TASK ITEM =>
What you return must be exactly the lines from the one containing "camera: 25 degrees left, 15 degrees up" through the close of the listing, both included.

___ GIVEN RECORDS ___

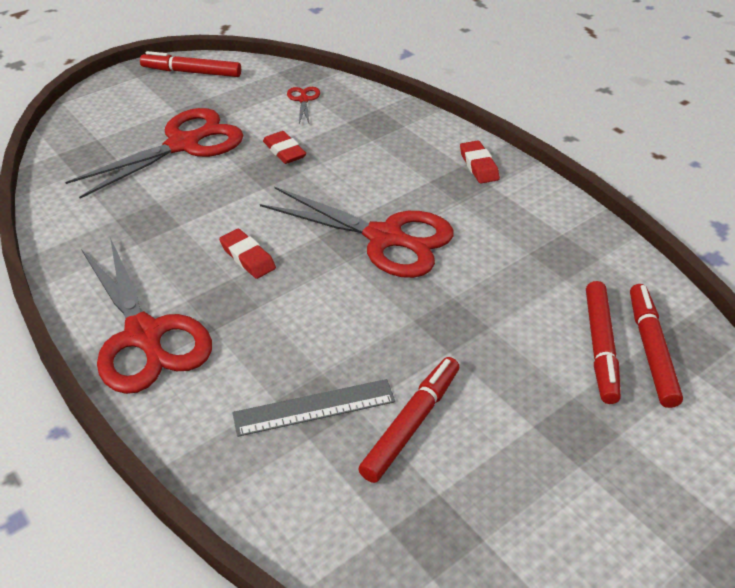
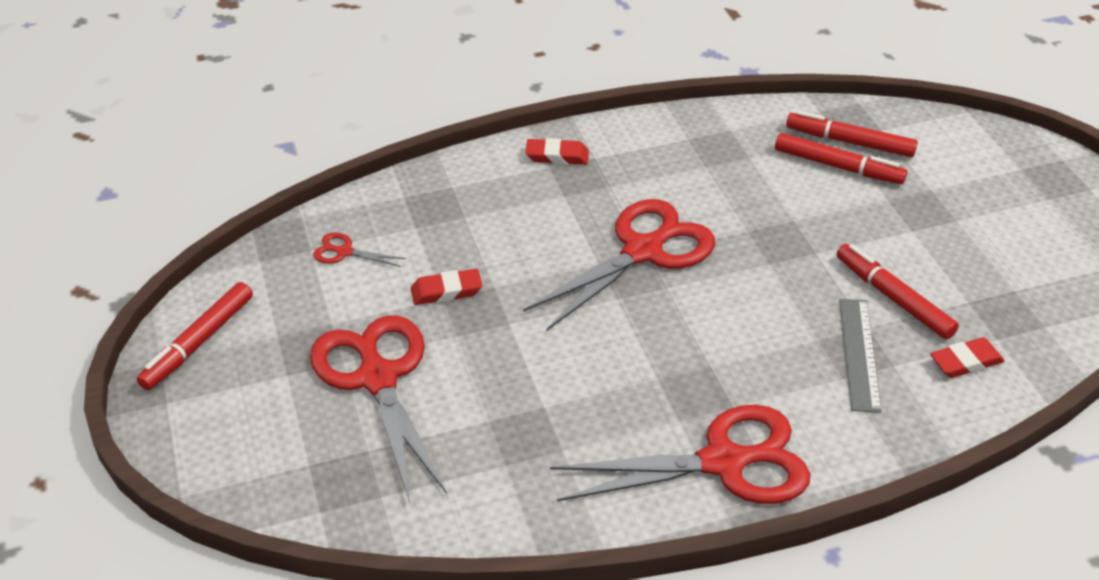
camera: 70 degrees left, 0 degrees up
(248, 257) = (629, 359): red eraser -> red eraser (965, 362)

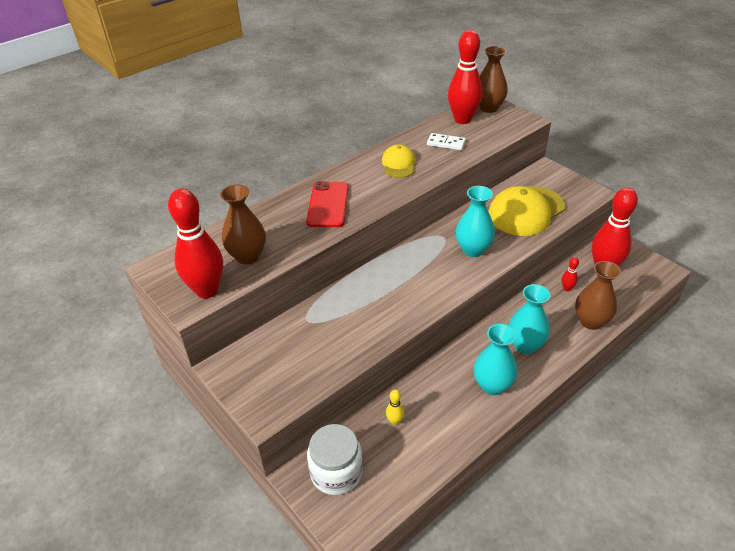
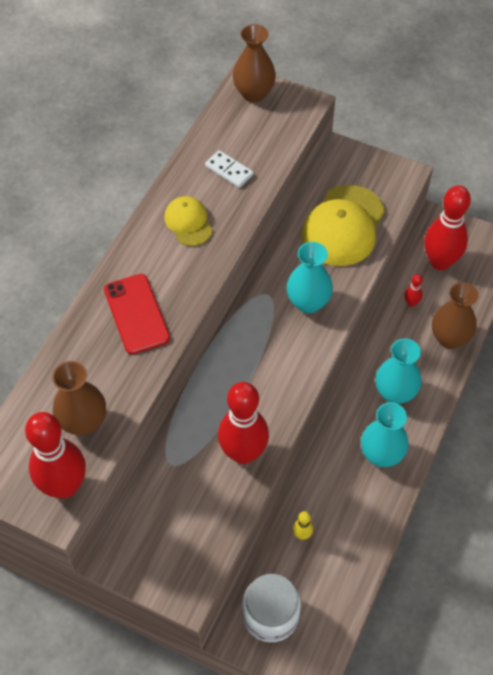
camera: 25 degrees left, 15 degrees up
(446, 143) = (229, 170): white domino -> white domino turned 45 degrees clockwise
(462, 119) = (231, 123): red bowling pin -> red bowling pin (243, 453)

___

ANSWER SECTION =>
camera: 25 degrees left, 15 degrees up
(446, 143) = (229, 170): white domino -> white domino turned 45 degrees clockwise
(462, 119) = (231, 123): red bowling pin -> red bowling pin (243, 453)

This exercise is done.